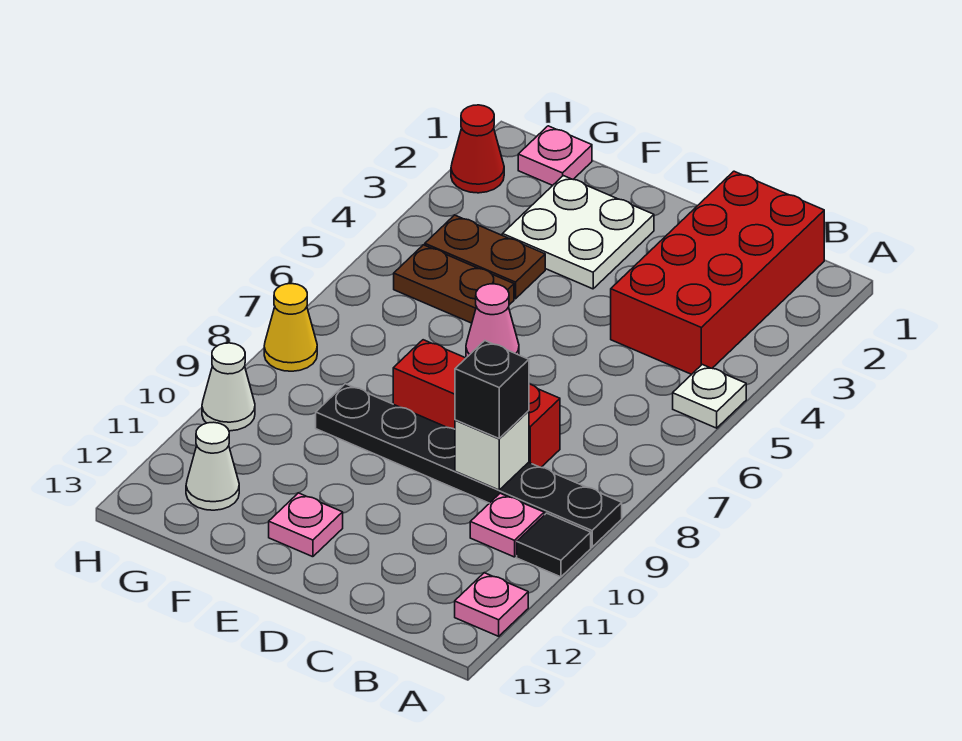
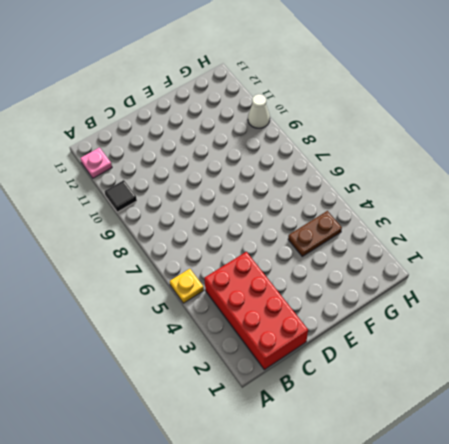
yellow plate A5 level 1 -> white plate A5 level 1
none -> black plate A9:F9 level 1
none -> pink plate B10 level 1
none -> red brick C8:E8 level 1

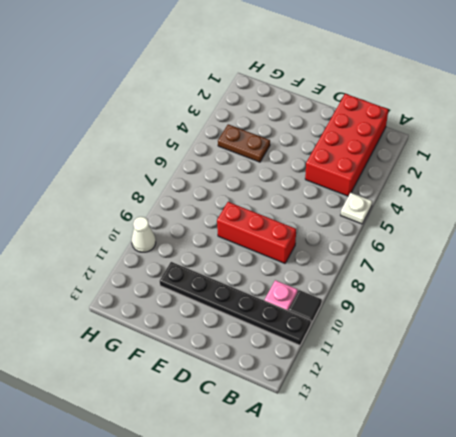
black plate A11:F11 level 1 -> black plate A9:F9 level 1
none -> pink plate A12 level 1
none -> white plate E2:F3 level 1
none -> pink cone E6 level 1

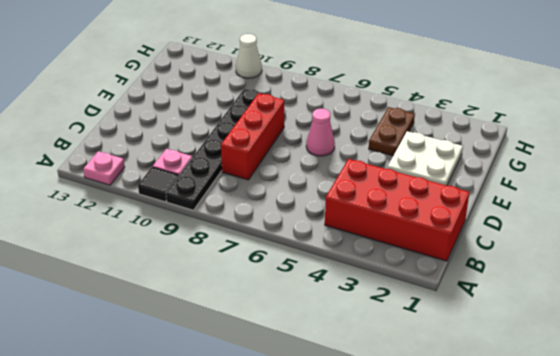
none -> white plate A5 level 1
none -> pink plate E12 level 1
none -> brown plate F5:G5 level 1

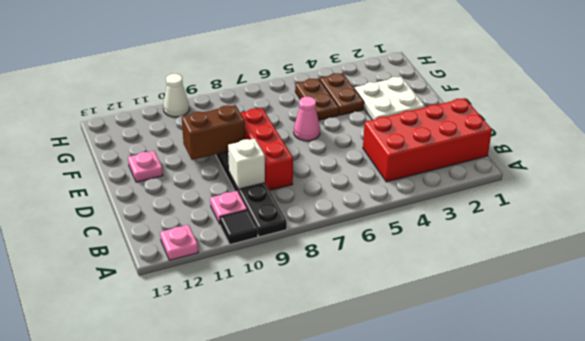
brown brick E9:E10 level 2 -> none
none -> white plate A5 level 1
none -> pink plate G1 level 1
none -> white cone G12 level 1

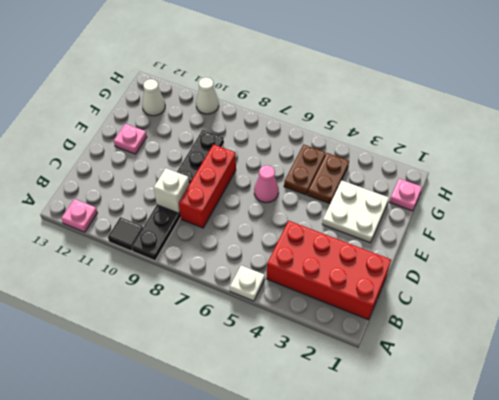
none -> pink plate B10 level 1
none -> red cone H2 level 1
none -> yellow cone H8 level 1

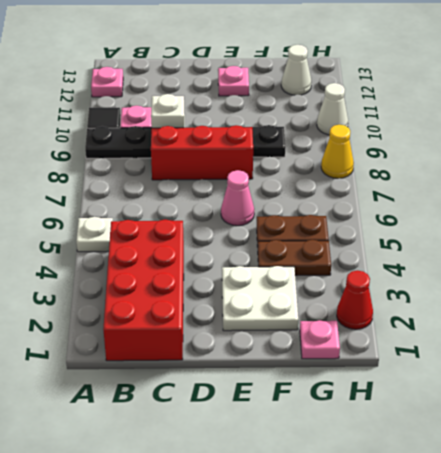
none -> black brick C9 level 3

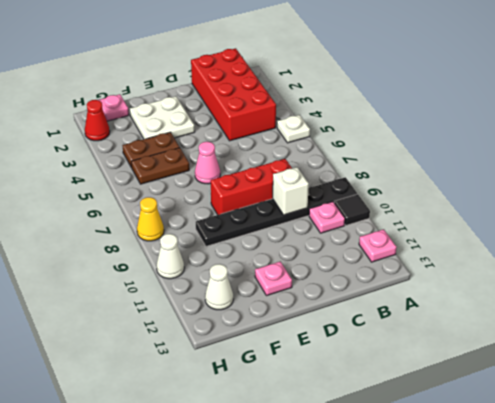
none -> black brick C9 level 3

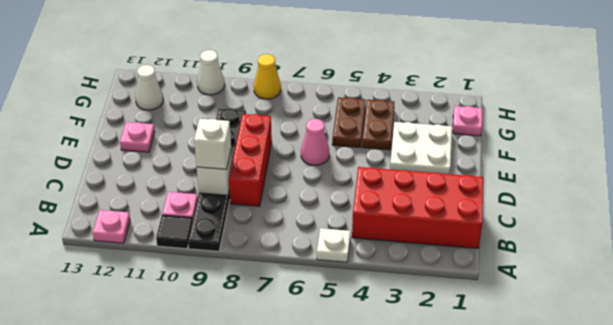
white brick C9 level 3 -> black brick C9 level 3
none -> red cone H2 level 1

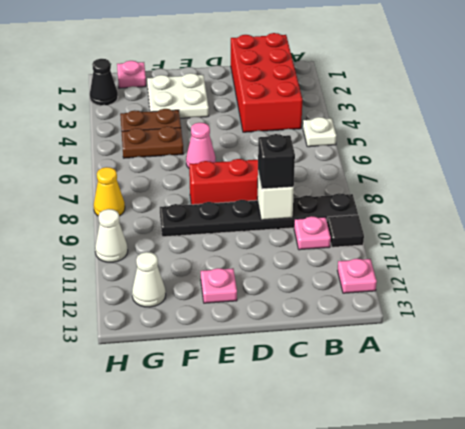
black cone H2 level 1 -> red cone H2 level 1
◇ ◇ ◇ ◇
Reproduce each entry precisely, dropping only the pictures.

ANSWER SECTION:
yellow plate A5 level 1 -> white plate A5 level 1
none -> black plate A9:F9 level 1
none -> pink plate B10 level 1
none -> red brick C8:E8 level 1

black plate A11:F11 level 1 -> black plate A9:F9 level 1
none -> pink plate A12 level 1
none -> white plate E2:F3 level 1
none -> pink cone E6 level 1

none -> white plate A5 level 1
none -> pink plate E12 level 1
none -> brown plate F5:G5 level 1

brown brick E9:E10 level 2 -> none
none -> white plate A5 level 1
none -> pink plate G1 level 1
none -> white cone G12 level 1

none -> pink plate B10 level 1
none -> red cone H2 level 1
none -> yellow cone H8 level 1

none -> black brick C9 level 3

none -> black brick C9 level 3

white brick C9 level 3 -> black brick C9 level 3
none -> red cone H2 level 1

black cone H2 level 1 -> red cone H2 level 1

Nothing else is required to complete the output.